*The task:* Beginning with the first line below, please restate each line exactly, down to and including the line containing "(600, 292) = (513, 162): white clock -> none".
START Records provided
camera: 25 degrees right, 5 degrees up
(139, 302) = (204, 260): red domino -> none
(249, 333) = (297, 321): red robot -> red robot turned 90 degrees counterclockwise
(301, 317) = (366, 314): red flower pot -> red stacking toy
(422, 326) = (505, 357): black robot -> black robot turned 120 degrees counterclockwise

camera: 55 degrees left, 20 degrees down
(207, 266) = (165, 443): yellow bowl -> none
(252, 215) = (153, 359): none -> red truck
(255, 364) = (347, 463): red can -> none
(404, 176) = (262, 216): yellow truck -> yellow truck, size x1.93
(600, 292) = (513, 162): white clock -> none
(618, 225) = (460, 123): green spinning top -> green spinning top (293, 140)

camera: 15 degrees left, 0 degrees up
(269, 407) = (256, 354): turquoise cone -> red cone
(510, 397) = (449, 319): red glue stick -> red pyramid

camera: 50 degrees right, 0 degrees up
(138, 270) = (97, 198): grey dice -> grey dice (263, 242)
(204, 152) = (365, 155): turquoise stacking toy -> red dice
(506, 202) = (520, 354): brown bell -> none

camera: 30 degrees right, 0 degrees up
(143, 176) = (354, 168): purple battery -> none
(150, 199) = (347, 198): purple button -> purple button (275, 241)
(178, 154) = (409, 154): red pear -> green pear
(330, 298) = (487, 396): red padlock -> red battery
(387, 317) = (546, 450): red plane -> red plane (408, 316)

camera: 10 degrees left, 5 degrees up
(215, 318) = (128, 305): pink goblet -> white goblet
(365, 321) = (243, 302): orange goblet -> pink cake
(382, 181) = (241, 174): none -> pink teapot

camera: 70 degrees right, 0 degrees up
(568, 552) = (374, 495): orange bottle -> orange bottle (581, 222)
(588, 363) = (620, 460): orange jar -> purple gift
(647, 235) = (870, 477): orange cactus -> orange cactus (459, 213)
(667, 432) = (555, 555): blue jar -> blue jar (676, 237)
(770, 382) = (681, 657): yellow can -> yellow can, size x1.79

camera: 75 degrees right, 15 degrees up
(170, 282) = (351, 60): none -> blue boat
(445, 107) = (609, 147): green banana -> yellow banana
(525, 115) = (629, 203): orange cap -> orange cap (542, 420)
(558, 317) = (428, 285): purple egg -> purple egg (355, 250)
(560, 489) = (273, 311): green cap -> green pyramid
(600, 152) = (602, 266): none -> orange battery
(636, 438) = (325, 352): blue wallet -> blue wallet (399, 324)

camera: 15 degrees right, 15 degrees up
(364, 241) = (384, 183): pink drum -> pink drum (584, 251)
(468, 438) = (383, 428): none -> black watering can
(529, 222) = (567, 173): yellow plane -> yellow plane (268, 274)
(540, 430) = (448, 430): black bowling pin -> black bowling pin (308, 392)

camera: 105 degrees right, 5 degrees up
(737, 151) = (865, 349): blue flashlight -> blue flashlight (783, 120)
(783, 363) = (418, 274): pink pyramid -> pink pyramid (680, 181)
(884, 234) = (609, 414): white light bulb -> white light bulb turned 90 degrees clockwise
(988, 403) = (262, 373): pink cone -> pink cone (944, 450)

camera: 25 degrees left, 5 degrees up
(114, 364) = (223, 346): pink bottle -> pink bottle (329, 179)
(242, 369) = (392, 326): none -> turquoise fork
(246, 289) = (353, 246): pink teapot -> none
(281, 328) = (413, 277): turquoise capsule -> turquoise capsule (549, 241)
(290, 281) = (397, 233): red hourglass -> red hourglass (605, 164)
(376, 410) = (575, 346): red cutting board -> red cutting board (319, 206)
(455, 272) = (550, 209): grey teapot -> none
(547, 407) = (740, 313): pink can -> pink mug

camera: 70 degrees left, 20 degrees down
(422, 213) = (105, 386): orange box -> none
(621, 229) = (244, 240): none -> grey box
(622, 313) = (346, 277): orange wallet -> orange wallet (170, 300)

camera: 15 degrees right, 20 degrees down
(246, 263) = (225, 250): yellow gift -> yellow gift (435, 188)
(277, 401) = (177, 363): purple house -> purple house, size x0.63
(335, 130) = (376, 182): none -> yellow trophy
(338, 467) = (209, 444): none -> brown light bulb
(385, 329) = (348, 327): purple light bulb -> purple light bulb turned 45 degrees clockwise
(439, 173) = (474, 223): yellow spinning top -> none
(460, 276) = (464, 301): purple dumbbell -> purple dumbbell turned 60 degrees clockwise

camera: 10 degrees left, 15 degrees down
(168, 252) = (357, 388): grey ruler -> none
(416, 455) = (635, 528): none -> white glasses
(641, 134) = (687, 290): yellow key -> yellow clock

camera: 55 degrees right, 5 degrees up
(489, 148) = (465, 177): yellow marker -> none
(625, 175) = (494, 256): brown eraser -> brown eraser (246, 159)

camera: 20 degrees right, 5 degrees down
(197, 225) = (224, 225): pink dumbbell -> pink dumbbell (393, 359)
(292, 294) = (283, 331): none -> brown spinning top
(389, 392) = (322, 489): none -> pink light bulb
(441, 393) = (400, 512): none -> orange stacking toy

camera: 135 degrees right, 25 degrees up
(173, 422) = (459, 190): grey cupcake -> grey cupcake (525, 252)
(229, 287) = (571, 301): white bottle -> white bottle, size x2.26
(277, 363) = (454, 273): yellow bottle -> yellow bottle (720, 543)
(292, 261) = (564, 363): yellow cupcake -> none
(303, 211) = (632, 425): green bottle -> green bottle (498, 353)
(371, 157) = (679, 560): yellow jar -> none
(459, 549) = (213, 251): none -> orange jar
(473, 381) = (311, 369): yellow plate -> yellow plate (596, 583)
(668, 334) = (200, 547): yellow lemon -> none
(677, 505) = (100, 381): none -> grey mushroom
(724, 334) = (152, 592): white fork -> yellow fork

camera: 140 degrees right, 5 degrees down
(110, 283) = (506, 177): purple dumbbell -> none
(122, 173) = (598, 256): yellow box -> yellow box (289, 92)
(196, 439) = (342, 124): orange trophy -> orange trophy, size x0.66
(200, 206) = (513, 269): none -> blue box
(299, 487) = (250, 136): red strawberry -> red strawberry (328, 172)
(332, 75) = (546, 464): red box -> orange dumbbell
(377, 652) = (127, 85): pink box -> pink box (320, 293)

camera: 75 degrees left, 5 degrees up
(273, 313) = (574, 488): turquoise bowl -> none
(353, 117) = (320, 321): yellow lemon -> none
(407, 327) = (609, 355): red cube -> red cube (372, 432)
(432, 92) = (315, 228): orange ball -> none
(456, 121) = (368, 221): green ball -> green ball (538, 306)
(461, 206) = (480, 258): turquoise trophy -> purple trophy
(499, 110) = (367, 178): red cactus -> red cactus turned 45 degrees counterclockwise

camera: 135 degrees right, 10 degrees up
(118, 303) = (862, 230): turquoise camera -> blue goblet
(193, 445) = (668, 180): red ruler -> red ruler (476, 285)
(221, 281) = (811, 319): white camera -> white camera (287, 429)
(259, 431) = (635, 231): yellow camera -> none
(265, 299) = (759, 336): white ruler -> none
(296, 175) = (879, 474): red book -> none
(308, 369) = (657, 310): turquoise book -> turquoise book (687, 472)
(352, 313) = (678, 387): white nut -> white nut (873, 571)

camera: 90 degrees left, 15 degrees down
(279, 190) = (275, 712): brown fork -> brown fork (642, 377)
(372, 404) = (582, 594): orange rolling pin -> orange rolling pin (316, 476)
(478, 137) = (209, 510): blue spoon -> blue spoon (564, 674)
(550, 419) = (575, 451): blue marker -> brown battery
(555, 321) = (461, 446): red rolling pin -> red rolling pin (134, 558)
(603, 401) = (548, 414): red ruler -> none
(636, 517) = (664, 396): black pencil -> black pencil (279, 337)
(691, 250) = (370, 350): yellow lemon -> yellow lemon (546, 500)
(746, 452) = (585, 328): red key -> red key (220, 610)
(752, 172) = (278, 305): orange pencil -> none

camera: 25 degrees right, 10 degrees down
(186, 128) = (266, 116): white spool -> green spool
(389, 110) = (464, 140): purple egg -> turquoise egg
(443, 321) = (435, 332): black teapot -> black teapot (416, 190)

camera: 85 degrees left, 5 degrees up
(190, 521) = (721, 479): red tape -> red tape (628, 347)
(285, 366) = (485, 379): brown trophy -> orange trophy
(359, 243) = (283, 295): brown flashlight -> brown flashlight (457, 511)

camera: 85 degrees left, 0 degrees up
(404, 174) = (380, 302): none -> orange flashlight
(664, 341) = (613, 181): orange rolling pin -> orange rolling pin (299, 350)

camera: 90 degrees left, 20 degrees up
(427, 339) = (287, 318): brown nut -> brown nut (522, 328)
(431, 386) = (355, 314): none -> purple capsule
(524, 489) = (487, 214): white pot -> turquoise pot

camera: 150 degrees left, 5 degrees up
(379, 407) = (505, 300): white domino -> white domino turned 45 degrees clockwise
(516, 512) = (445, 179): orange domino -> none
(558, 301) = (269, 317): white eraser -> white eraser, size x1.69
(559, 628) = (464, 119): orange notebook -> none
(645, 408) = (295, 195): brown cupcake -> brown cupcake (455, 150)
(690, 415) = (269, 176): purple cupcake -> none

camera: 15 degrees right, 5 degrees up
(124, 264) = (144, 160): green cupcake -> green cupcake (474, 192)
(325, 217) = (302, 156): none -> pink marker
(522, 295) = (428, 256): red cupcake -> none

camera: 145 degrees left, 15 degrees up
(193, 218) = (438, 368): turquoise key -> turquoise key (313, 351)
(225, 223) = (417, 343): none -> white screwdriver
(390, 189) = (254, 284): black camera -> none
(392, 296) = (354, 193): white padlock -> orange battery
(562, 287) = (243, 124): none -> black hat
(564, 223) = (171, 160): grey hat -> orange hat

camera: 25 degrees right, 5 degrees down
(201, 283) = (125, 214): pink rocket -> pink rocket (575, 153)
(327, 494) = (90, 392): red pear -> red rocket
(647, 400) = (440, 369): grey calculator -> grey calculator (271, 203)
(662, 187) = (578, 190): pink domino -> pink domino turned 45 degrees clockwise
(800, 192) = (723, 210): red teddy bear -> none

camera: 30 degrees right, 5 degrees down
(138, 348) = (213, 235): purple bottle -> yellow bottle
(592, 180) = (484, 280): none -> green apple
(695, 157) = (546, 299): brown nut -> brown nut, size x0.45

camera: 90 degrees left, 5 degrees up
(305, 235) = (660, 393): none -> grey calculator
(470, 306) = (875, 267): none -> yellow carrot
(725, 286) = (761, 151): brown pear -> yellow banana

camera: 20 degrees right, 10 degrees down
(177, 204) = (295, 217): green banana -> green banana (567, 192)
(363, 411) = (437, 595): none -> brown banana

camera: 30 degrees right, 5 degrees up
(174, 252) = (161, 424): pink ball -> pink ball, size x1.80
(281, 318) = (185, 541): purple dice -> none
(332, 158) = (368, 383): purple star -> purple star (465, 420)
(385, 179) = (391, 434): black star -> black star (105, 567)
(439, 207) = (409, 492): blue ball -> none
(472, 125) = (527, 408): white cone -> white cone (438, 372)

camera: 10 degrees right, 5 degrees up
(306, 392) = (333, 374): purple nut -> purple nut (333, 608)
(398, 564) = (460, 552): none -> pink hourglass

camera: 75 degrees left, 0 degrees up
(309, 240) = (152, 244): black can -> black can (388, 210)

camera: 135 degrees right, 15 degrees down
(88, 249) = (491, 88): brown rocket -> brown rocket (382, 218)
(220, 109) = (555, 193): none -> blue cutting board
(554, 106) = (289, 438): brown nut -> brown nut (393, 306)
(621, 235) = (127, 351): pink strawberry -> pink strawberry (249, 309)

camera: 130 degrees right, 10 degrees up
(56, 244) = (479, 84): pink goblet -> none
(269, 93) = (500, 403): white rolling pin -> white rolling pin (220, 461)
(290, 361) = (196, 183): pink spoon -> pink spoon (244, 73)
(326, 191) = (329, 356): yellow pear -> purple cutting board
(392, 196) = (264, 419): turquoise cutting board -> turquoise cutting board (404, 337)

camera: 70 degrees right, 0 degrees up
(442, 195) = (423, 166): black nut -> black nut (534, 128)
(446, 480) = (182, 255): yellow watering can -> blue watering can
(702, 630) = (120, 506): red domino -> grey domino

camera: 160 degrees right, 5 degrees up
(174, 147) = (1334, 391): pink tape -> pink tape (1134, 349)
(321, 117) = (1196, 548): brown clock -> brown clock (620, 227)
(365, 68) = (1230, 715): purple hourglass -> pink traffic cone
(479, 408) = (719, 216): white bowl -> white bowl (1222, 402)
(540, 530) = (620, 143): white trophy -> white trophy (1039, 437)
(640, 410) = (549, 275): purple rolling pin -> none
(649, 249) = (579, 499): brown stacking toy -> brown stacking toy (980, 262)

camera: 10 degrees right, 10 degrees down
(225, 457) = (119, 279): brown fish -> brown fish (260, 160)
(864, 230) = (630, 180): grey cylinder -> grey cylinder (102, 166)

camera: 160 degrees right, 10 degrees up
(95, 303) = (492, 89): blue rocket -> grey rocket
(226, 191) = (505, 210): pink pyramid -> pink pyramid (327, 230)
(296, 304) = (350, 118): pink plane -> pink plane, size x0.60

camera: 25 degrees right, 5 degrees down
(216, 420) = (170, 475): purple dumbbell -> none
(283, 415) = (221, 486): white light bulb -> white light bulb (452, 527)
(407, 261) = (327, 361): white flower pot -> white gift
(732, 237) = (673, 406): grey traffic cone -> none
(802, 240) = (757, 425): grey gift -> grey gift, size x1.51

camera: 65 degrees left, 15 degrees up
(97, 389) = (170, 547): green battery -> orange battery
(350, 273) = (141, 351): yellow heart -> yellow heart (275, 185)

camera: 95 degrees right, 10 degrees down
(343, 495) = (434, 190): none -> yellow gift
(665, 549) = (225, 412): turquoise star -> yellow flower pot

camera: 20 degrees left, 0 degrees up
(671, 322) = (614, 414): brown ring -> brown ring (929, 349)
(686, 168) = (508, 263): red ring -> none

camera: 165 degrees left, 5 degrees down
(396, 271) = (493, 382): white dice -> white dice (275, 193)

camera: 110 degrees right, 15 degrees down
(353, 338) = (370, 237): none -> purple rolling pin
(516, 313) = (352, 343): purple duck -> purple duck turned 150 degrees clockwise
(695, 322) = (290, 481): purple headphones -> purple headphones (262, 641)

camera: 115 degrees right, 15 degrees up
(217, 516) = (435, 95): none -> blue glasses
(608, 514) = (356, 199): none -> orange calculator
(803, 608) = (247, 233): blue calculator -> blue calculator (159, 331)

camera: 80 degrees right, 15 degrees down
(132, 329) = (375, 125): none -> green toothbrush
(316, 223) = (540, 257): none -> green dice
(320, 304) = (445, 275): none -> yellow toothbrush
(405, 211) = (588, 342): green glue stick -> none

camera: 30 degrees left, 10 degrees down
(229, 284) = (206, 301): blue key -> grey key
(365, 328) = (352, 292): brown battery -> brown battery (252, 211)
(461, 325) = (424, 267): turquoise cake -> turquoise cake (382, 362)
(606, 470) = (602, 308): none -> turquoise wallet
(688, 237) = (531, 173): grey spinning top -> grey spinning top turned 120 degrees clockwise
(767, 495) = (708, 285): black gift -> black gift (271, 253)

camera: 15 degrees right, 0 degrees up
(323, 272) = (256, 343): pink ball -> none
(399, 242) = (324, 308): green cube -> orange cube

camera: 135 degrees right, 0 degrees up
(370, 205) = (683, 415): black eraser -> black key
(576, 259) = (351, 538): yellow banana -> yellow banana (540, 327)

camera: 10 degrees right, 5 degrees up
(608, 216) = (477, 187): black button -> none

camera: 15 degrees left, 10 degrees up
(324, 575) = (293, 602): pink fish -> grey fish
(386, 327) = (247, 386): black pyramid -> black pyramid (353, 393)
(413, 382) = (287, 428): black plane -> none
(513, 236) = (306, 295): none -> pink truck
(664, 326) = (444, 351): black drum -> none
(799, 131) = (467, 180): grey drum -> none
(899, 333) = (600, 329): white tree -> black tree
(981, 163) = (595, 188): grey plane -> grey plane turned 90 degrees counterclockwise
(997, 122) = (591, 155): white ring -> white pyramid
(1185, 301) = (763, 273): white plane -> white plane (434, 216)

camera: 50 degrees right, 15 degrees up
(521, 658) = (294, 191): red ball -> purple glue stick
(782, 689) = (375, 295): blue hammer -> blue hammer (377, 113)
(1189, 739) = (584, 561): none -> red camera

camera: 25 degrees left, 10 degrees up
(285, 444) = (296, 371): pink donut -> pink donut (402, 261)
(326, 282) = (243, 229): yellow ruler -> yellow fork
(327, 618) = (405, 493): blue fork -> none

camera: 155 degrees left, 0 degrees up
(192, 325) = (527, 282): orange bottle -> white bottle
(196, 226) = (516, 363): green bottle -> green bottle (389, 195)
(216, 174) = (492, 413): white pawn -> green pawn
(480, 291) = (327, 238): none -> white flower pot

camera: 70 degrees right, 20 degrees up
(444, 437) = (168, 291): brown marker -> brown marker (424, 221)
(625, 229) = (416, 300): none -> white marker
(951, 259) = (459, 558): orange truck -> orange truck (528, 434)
END Records provided
*Reply:*
camera: 25 degrees right, 5 degrees up
(139, 302) = (204, 260): red domino -> none
(249, 333) = (297, 321): red robot -> red robot turned 90 degrees counterclockwise
(301, 317) = (366, 314): red flower pot -> red stacking toy
(422, 326) = (505, 357): black robot -> black robot turned 120 degrees counterclockwise

camera: 55 degrees left, 20 degrees down
(207, 266) = (165, 443): yellow bowl -> none
(252, 215) = (153, 359): none -> red truck
(255, 364) = (347, 463): red can -> none
(404, 176) = (262, 216): yellow truck -> yellow truck, size x1.93
(600, 292) = (513, 162): white clock -> none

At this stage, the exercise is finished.